What you will do: Only some lines are wanted. Transcribe, exactly, the lines below from the line with "(422, 247) = (298, 249): none -> black bottle" up to and including the line with "(490, 191) = (344, 257): grey".

Material provided:

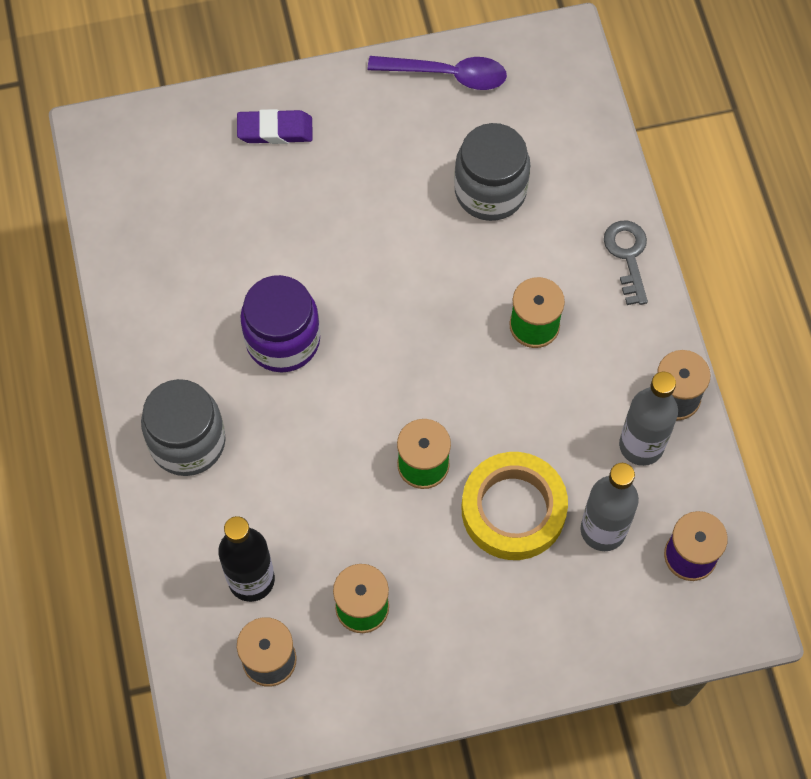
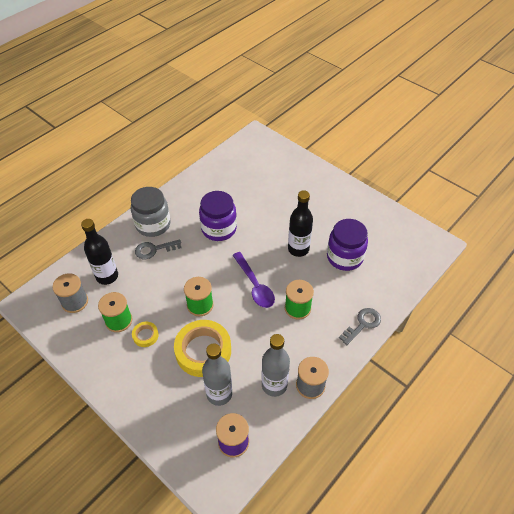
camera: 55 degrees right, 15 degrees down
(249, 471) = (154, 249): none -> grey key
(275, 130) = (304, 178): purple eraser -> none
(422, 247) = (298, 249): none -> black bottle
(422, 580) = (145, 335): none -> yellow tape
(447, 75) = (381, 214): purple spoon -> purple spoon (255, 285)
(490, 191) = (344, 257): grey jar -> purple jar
---
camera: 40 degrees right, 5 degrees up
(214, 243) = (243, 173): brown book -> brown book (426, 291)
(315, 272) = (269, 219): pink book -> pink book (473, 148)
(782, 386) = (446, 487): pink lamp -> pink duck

Finished exercise:
(422, 247) = (298, 249): none -> black bottle
(422, 580) = (145, 335): none -> yellow tape
(447, 75) = (381, 214): purple spoon -> purple spoon (255, 285)
(490, 191) = (344, 257): grey jar -> purple jar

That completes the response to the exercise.